Task directions: Could you transcribe all of the data exactly and skip any pictures?

Collected material:
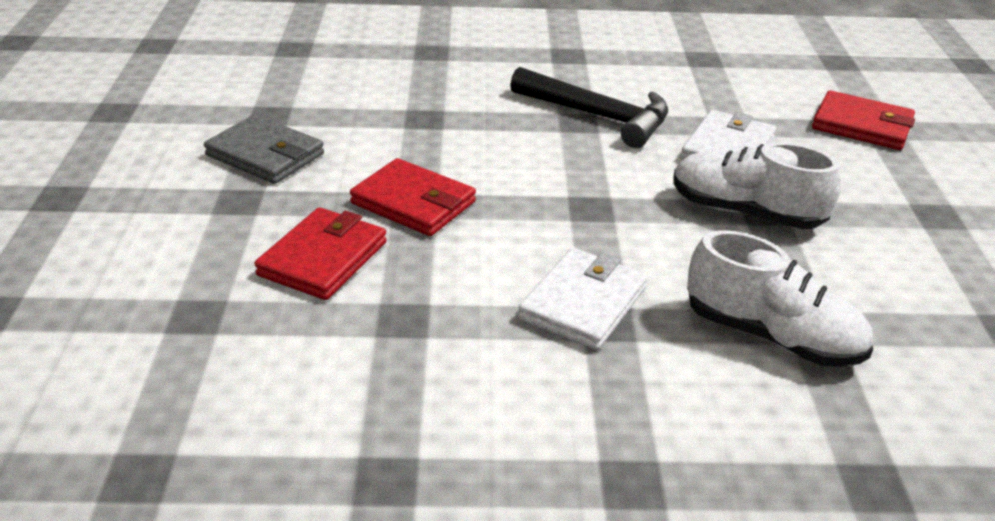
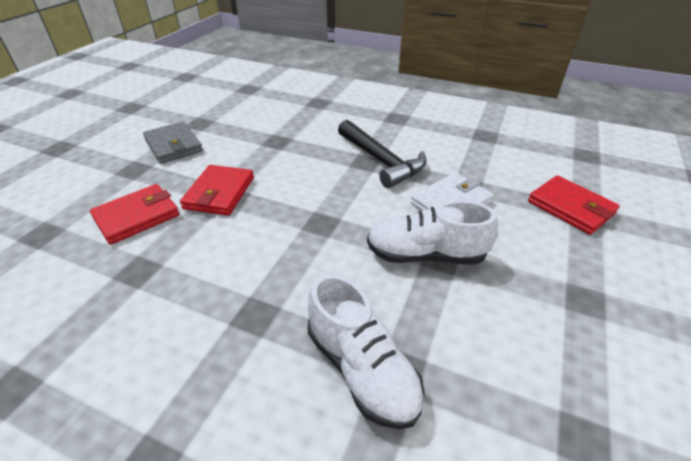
camera: 25 degrees right, 5 degrees up
red wallet [350,158,476,236] -> red wallet turned 45 degrees clockwise [180,165,254,216]
white wallet [518,248,648,350] -> none
white shoe [673,142,841,229] -> white shoe turned 45 degrees counterclockwise [367,201,498,264]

Output:
camera: 25 degrees right, 5 degrees up
red wallet [350,158,476,236] -> red wallet turned 45 degrees clockwise [180,165,254,216]
white wallet [518,248,648,350] -> none
white shoe [673,142,841,229] -> white shoe turned 45 degrees counterclockwise [367,201,498,264]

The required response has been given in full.